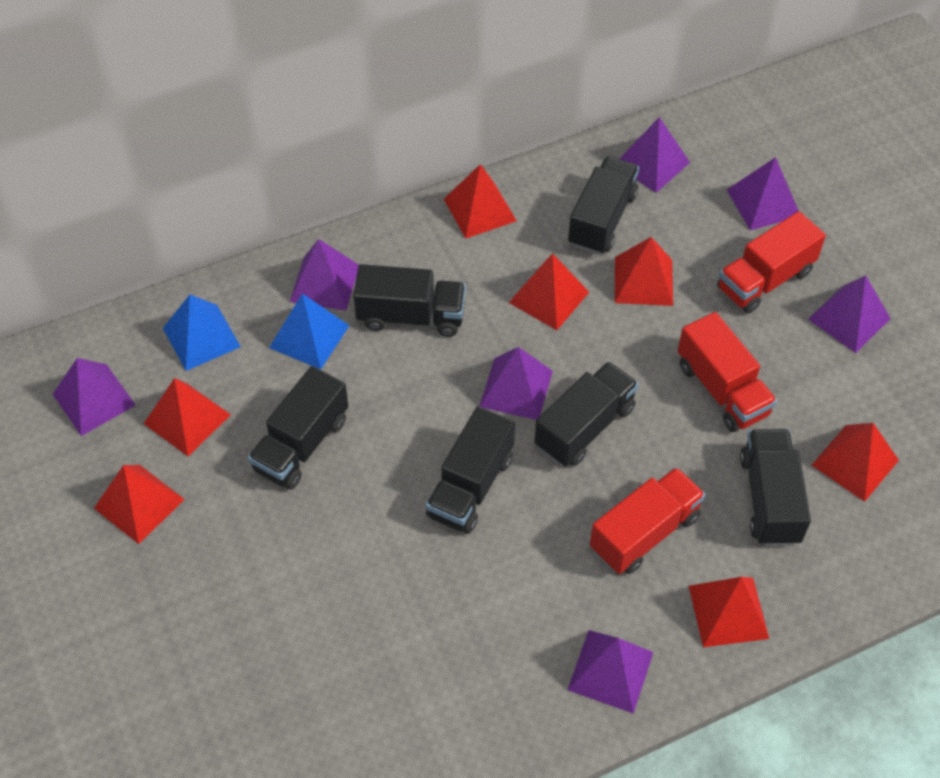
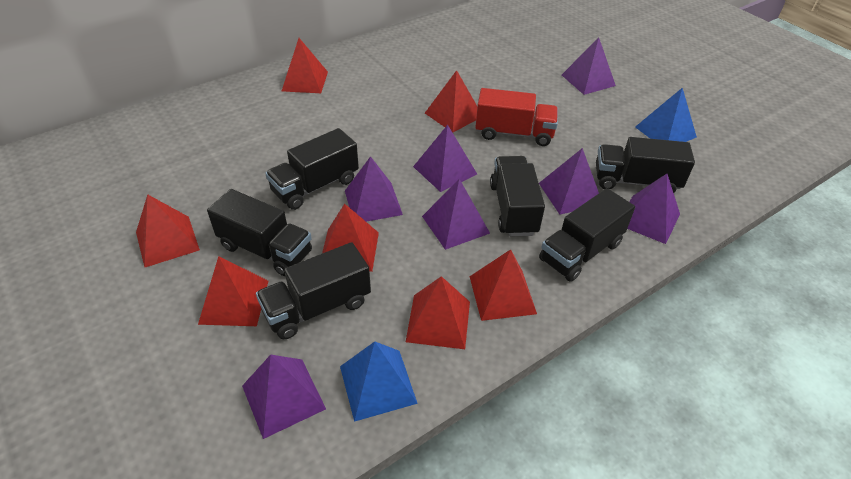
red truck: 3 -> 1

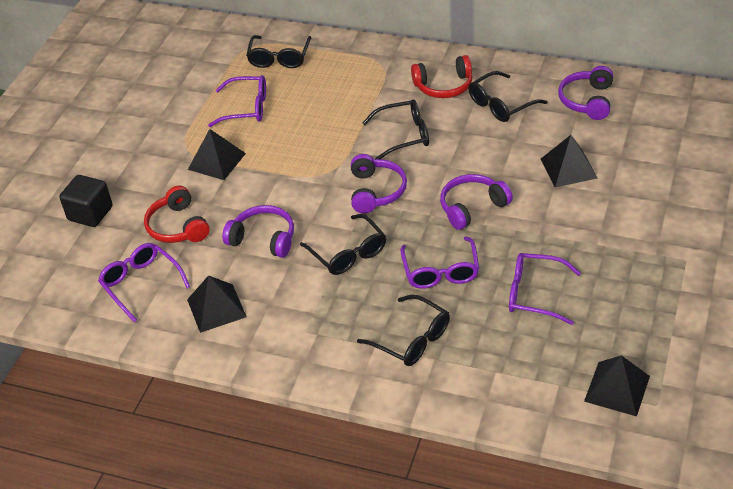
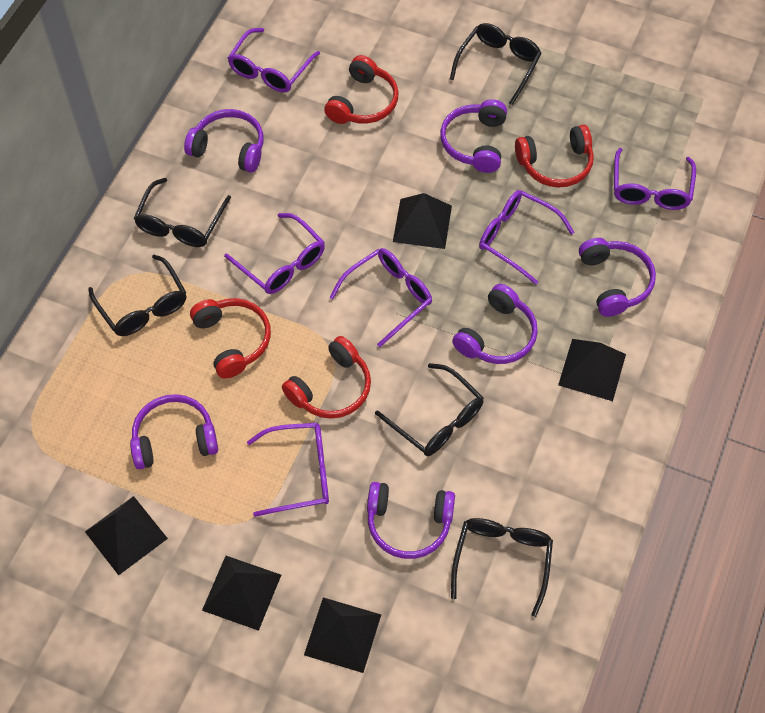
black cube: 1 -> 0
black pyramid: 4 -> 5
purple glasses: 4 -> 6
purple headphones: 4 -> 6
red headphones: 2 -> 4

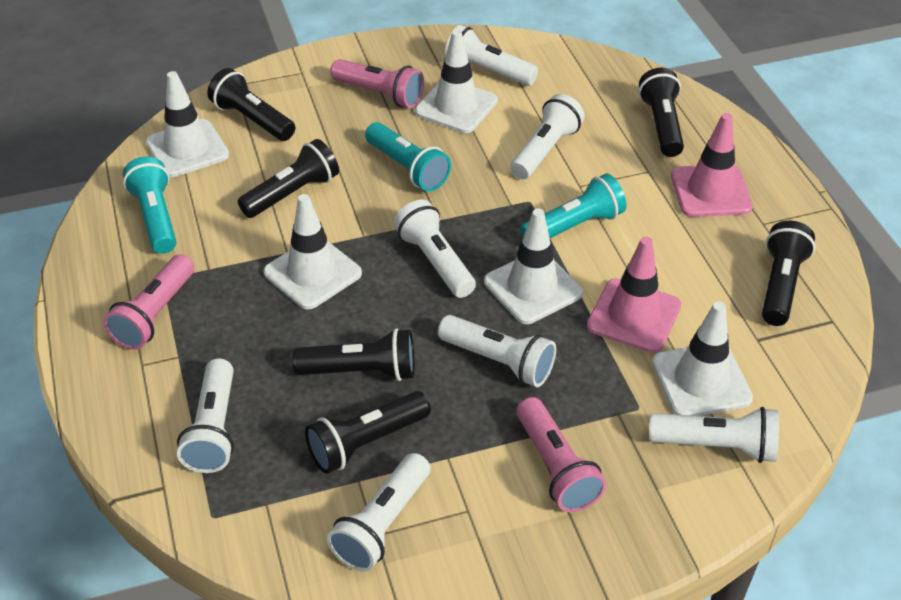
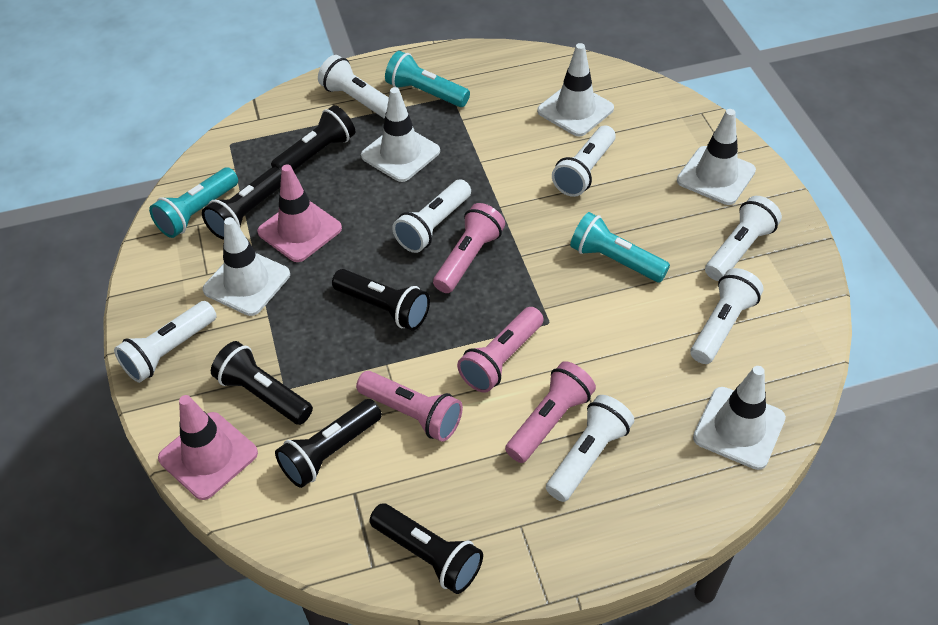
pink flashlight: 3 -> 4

* * *

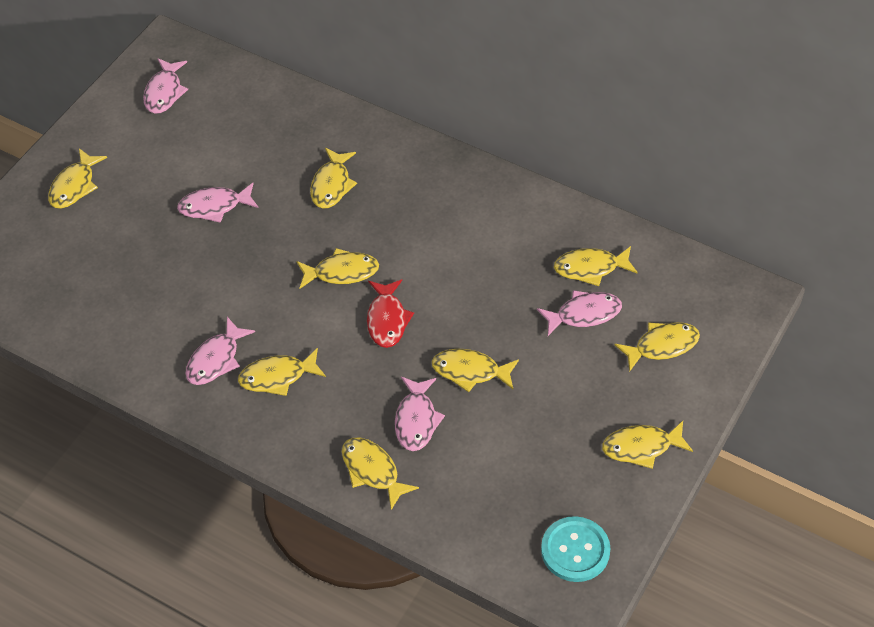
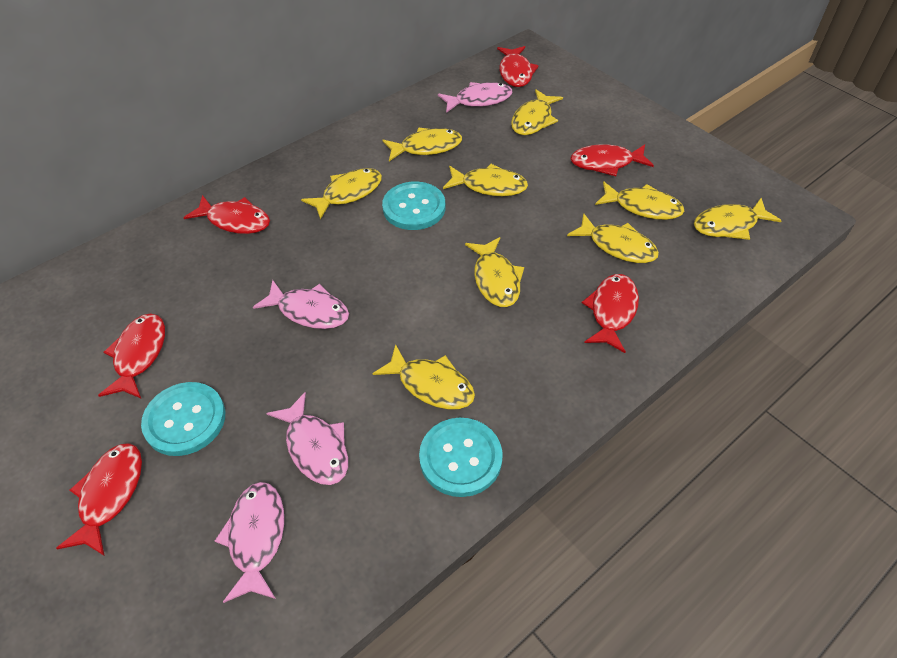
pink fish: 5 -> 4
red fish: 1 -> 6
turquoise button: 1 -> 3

▶ Exercise description: Copy word for word the lines of the records above from the one with "red truck: 3 -> 1" up to and including the one with "pink flashlight: 3 -> 4". Skip the pictures.

▶ Reply:
red truck: 3 -> 1

black cube: 1 -> 0
black pyramid: 4 -> 5
purple glasses: 4 -> 6
purple headphones: 4 -> 6
red headphones: 2 -> 4

pink flashlight: 3 -> 4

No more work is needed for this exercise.